● What is needed
Scan the listing for the word "plus", and copy out each line where it is found.

● Dataset
###
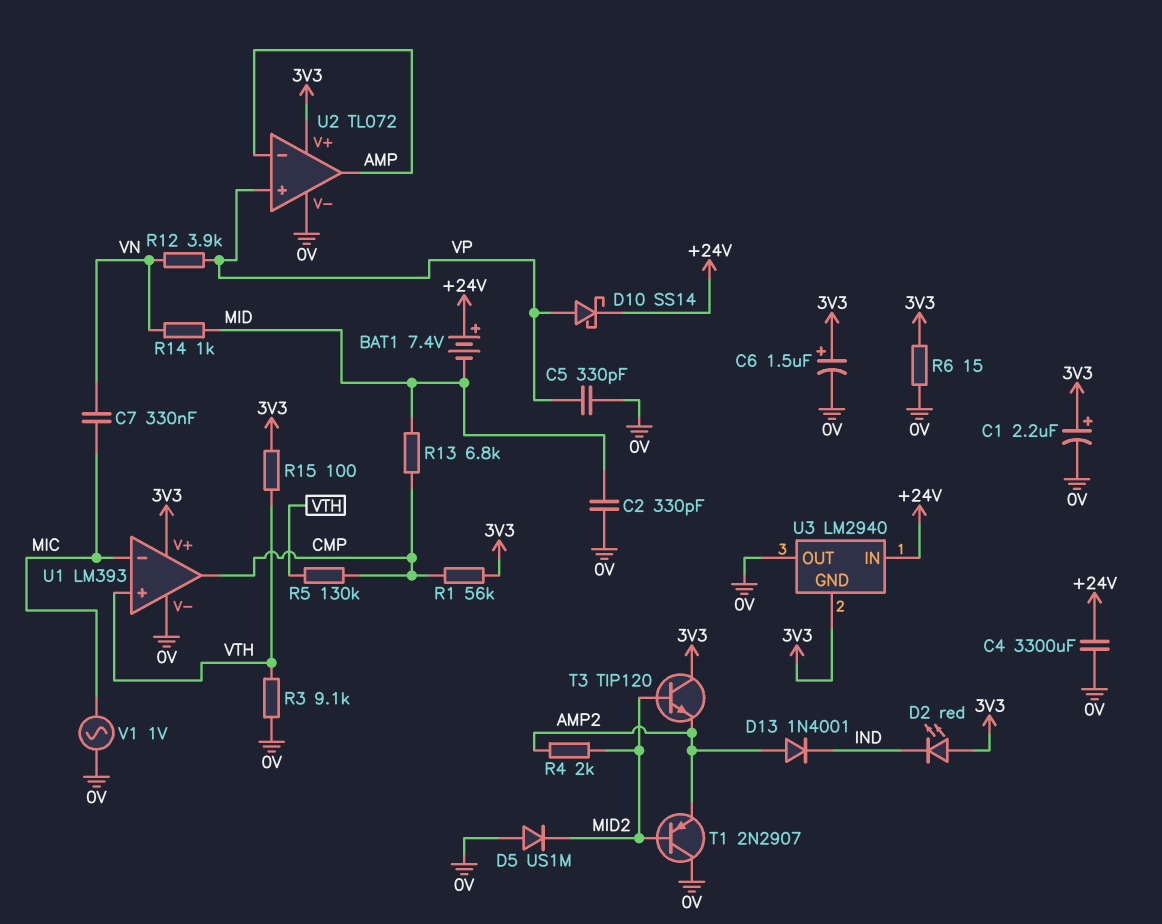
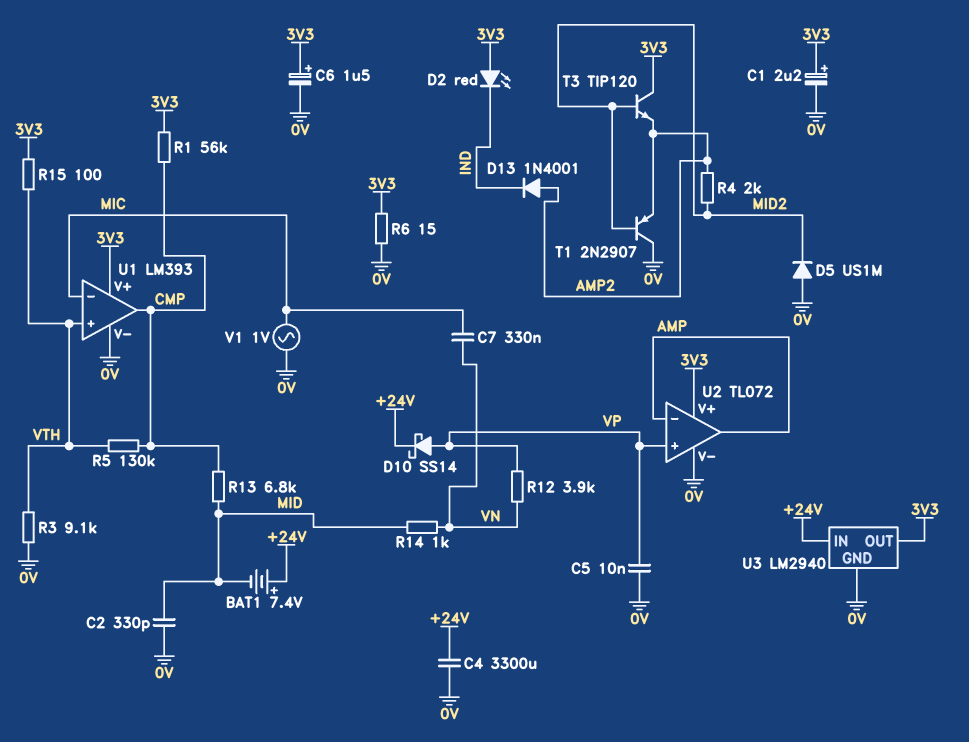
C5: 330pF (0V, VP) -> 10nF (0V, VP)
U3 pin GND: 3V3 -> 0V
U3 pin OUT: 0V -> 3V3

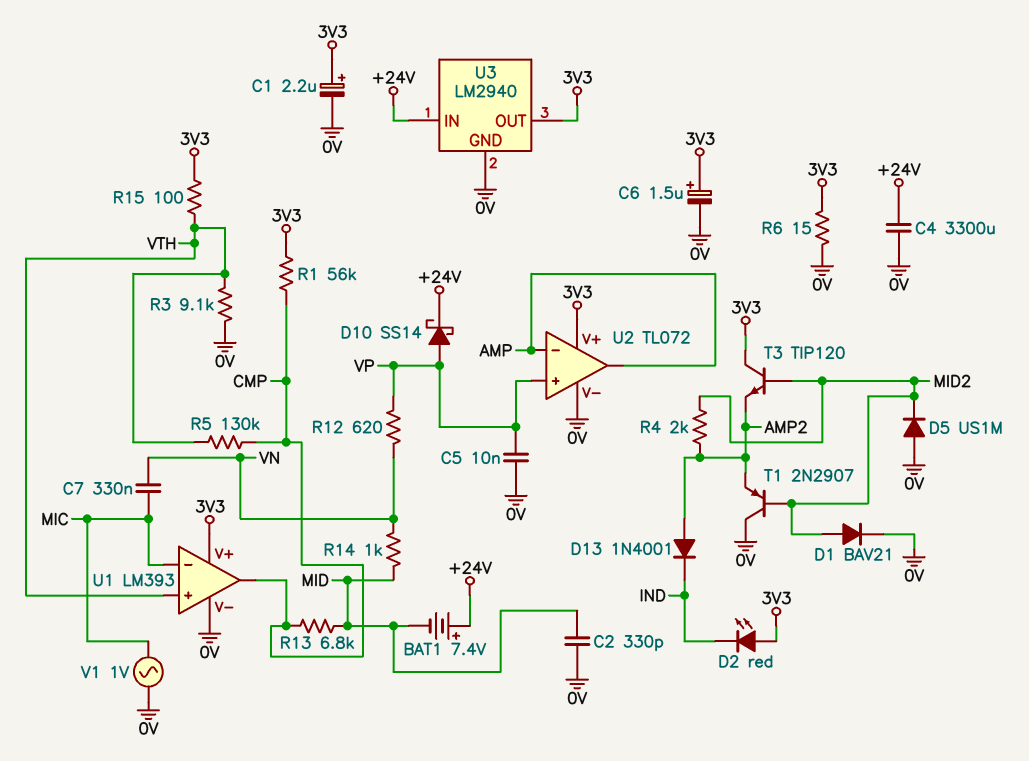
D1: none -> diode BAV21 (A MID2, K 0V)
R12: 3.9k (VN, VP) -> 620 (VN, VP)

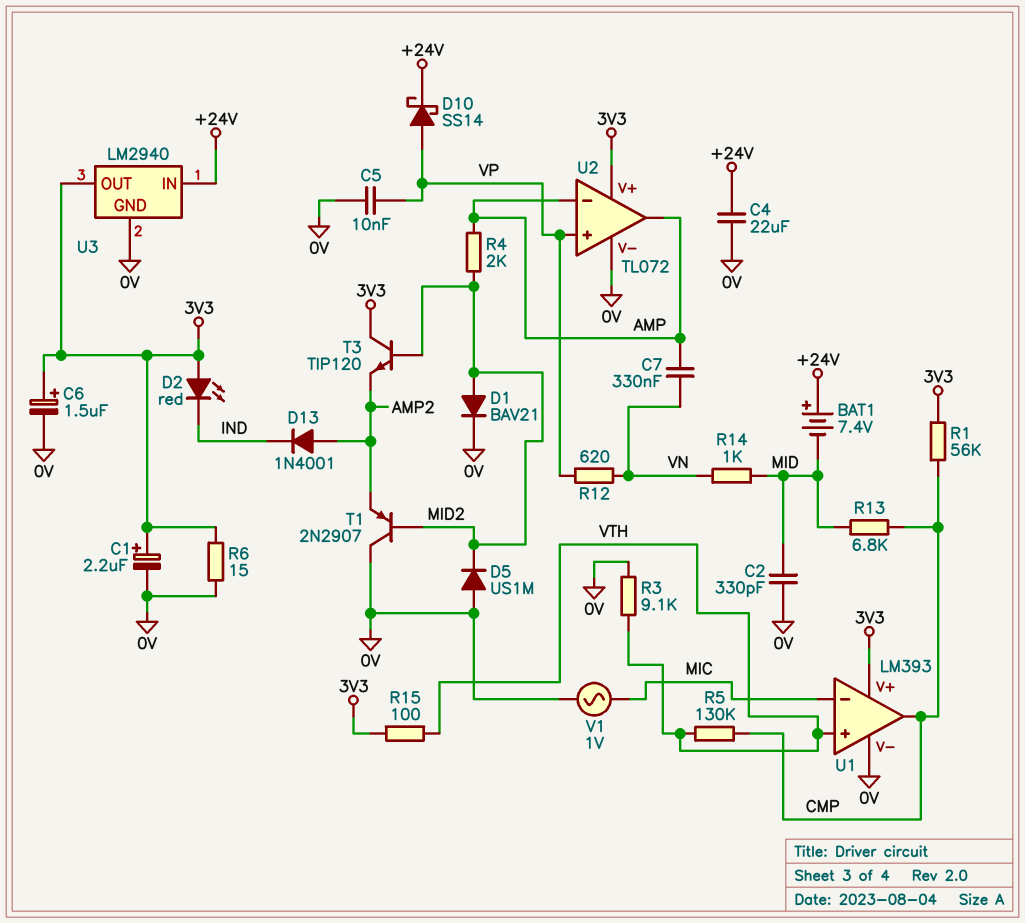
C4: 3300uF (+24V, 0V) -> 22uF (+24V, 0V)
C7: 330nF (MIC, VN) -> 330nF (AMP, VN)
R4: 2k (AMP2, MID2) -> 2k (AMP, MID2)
###
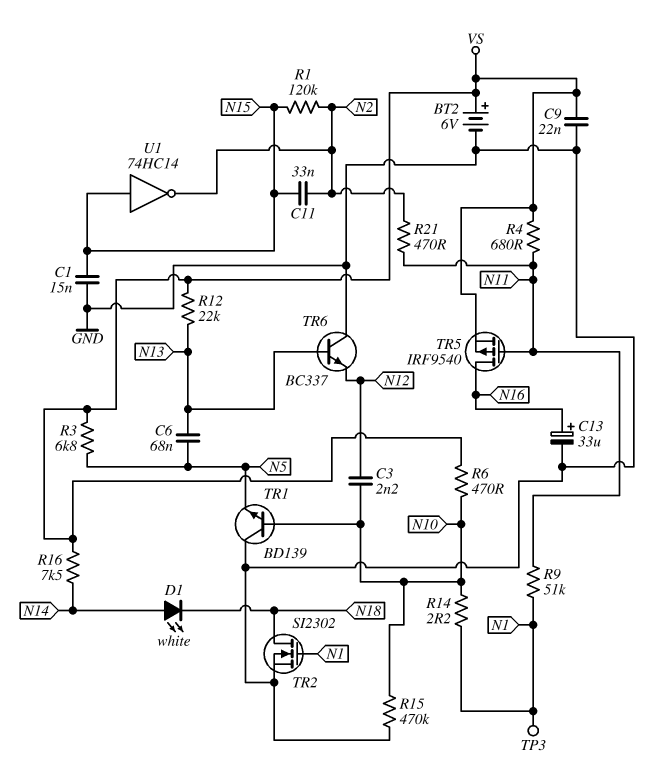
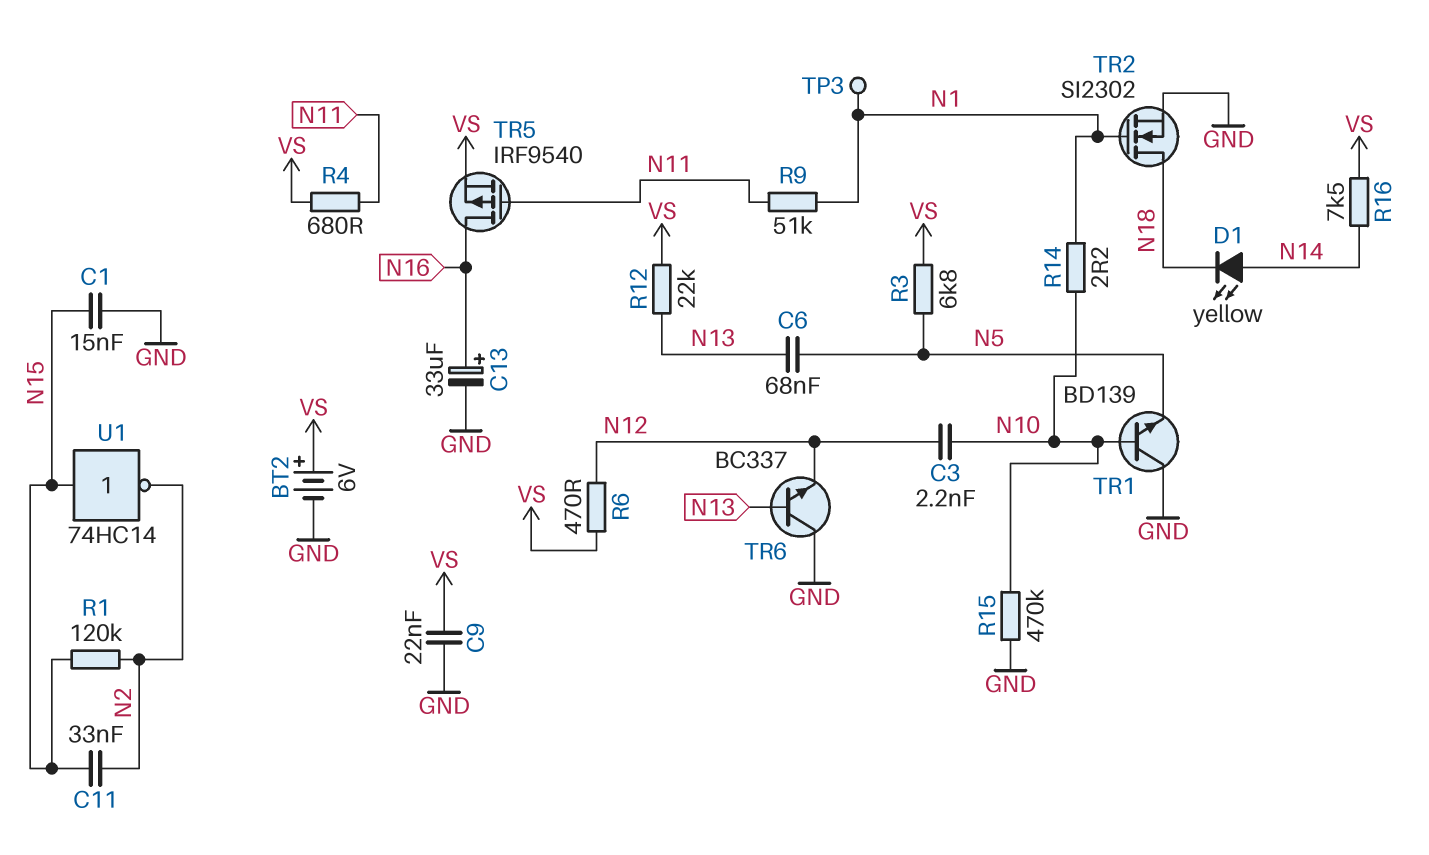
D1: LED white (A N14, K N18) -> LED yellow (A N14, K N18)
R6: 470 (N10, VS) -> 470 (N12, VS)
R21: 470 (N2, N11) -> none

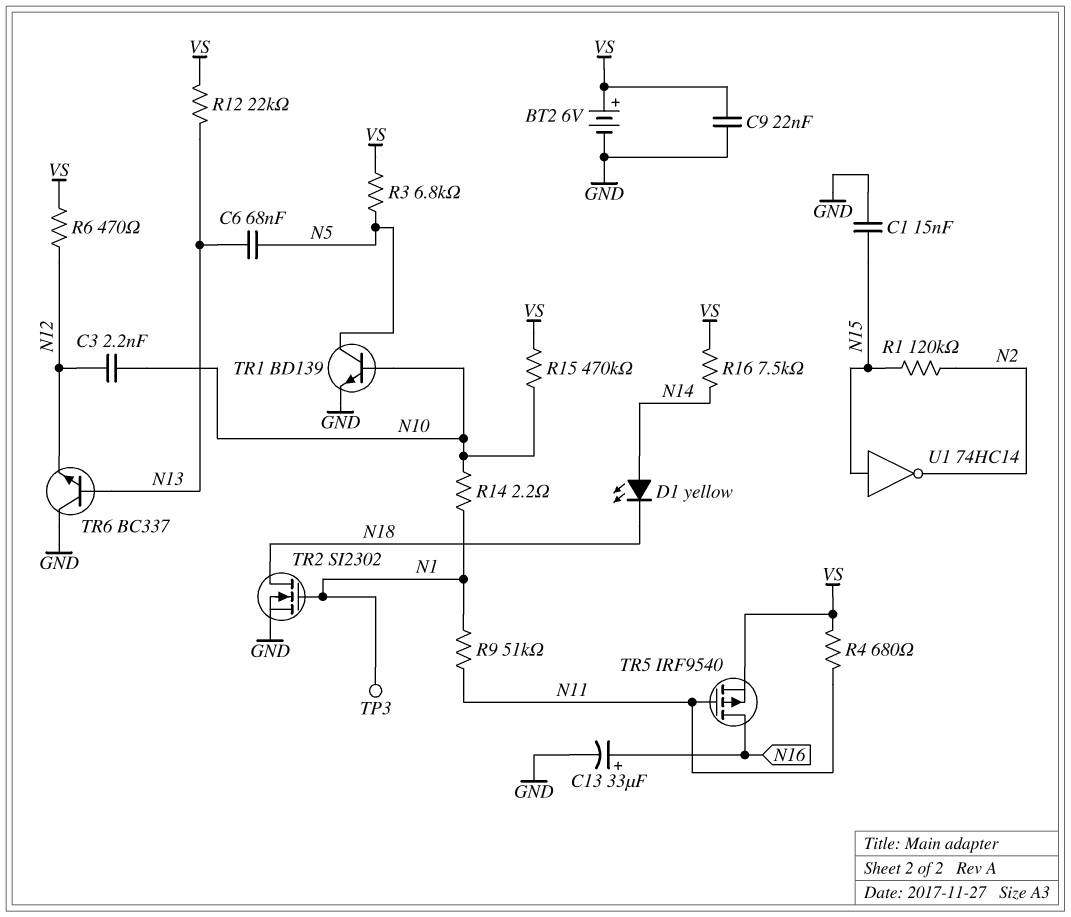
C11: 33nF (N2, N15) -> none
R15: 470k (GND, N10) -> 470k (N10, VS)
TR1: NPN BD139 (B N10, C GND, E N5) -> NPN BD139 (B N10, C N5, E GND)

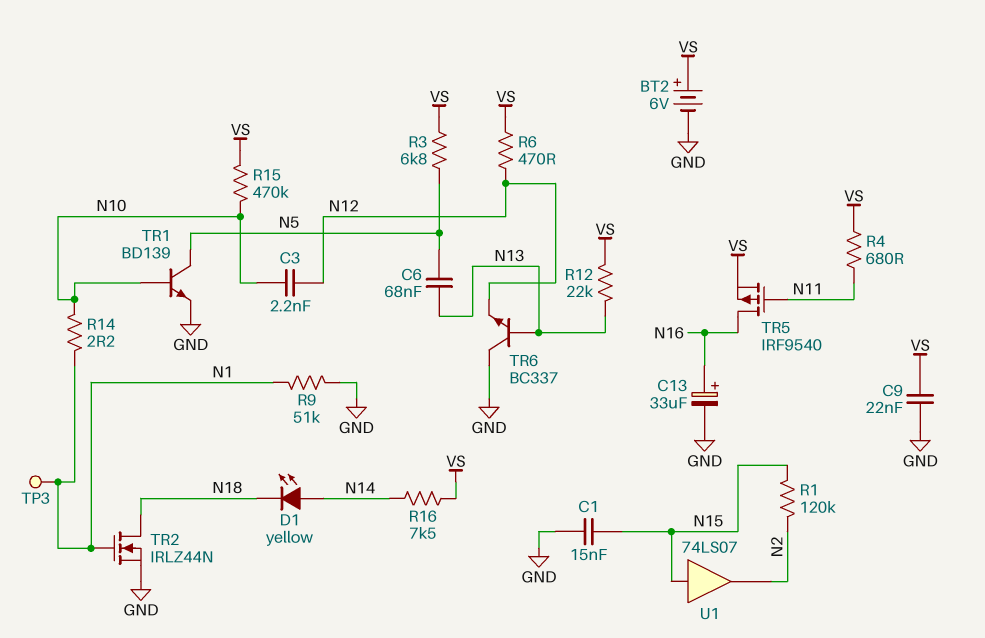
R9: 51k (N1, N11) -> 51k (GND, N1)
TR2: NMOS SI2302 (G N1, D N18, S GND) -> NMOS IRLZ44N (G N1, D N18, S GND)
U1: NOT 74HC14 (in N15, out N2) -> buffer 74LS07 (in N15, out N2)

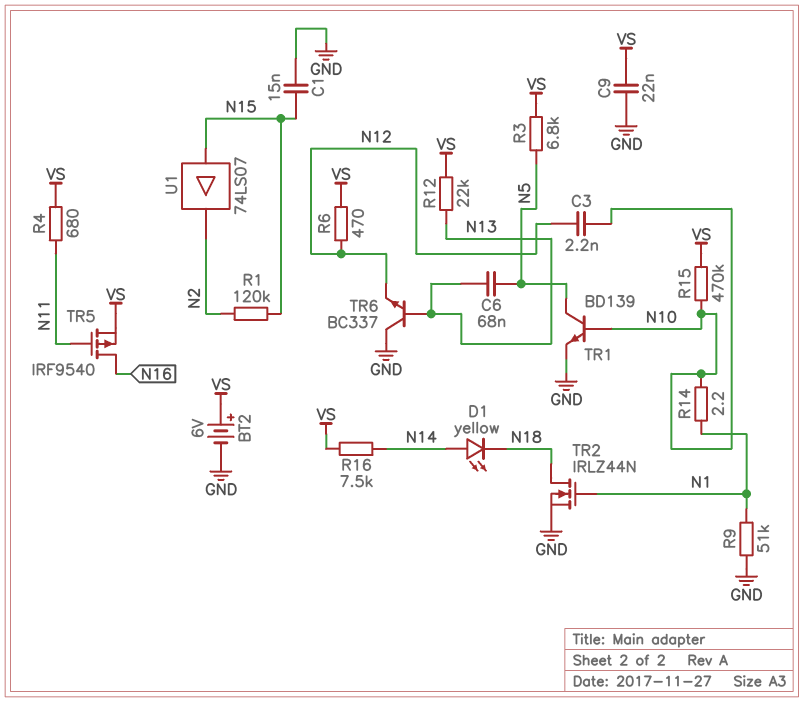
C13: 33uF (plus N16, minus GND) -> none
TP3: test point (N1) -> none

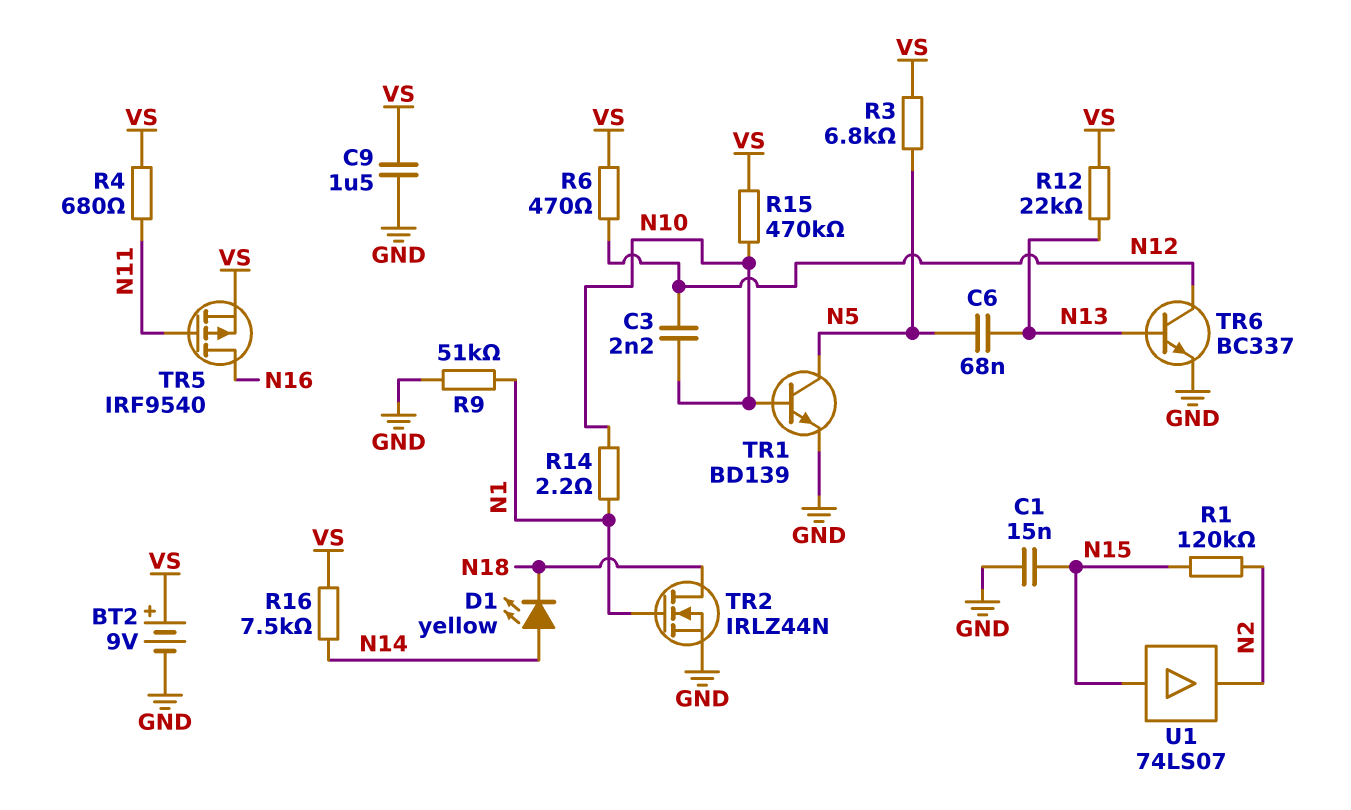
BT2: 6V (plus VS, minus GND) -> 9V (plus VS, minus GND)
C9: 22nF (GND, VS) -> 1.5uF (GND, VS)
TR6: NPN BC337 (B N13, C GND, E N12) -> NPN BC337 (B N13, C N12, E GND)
###
● Exercise response
C13: 33uF (plus N16, minus GND) -> none
BT2: 6V (plus VS, minus GND) -> 9V (plus VS, minus GND)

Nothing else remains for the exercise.